Data for processing
================
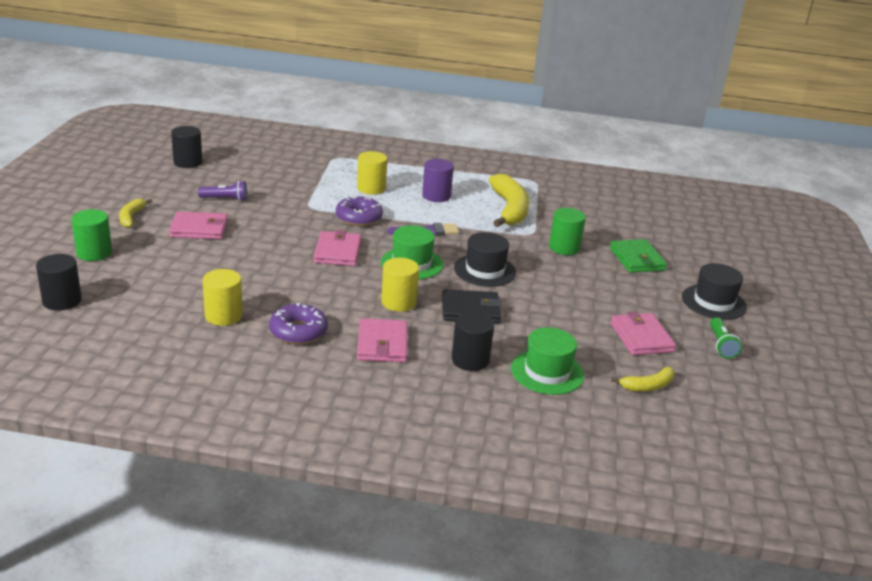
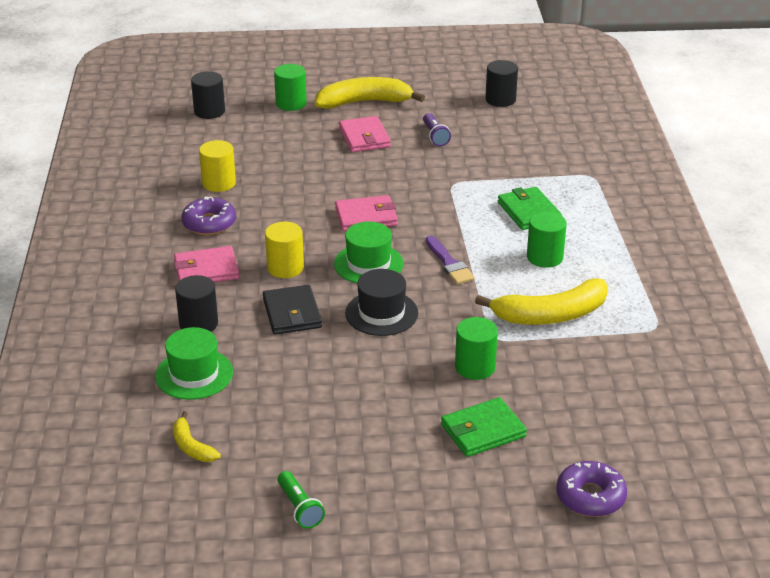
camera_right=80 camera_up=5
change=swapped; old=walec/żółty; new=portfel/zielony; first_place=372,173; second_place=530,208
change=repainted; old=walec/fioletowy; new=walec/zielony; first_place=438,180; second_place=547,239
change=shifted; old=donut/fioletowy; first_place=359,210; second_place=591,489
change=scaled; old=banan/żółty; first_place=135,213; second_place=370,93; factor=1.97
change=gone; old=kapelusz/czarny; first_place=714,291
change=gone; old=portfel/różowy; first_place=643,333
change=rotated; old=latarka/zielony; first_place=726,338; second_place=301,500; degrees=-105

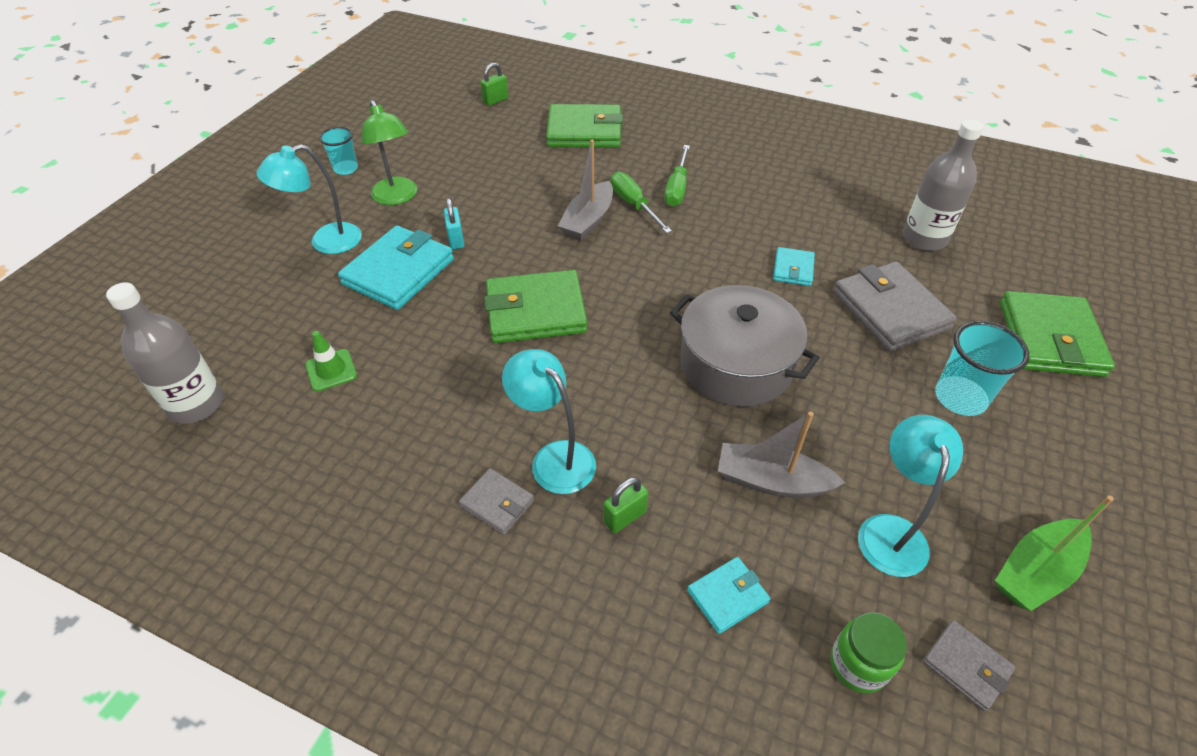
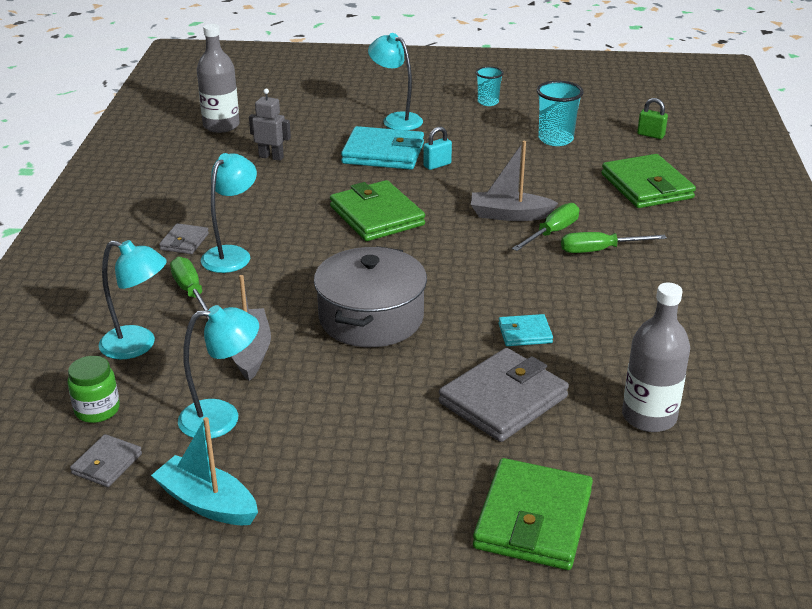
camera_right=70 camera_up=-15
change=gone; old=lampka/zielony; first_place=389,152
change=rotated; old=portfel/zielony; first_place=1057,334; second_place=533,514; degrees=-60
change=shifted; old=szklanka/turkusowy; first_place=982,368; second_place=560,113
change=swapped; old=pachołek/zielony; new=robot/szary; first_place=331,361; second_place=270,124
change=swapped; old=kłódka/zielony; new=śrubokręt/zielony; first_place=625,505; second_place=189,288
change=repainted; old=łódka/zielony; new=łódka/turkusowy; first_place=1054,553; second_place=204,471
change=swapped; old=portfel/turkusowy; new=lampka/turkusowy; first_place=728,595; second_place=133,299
================
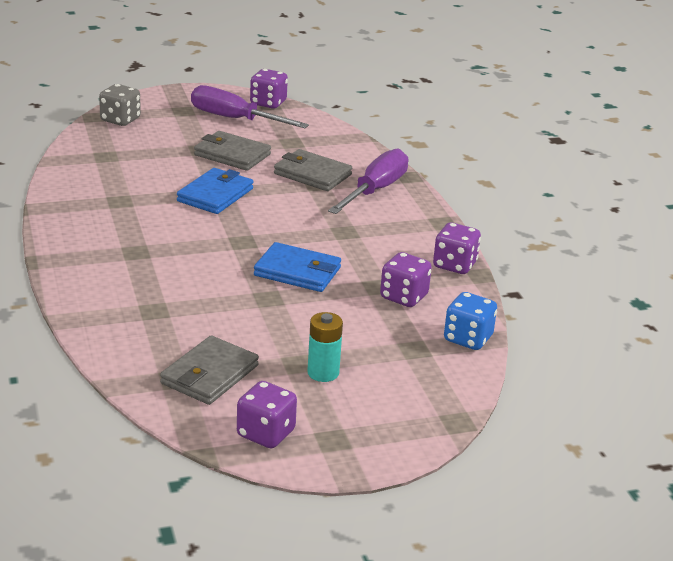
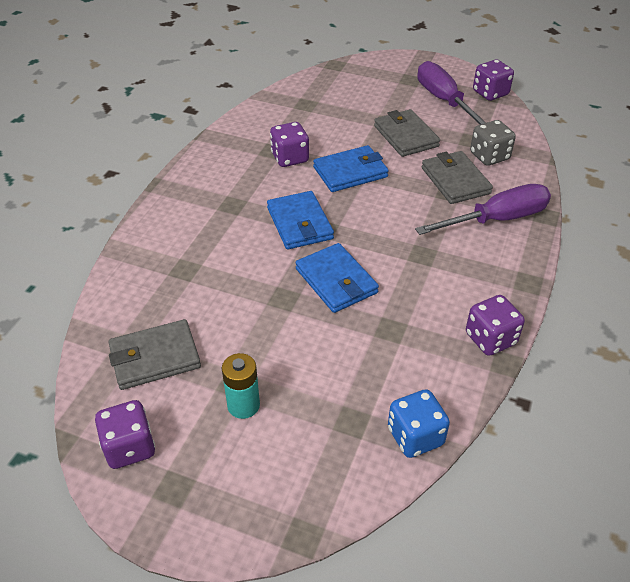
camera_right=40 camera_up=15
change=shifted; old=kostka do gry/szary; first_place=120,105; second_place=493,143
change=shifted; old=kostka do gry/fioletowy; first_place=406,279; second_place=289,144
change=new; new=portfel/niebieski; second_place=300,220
================
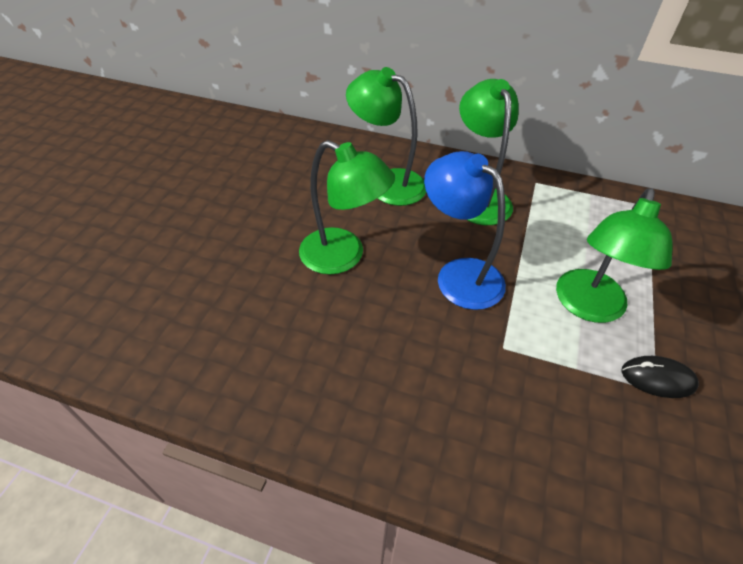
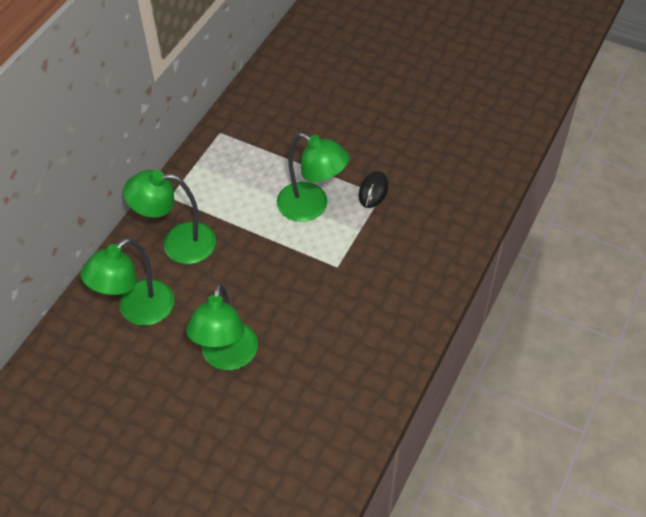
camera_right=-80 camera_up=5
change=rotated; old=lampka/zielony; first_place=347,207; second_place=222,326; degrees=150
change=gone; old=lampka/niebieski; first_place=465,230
================
Copy every line of the listing where the word "walec" appears.

Response below
change=swapped; old=walec/żółty; new=portfel/zielony; first_place=372,173; second_place=530,208
change=repainted; old=walec/fioletowy; new=walec/zielony; first_place=438,180; second_place=547,239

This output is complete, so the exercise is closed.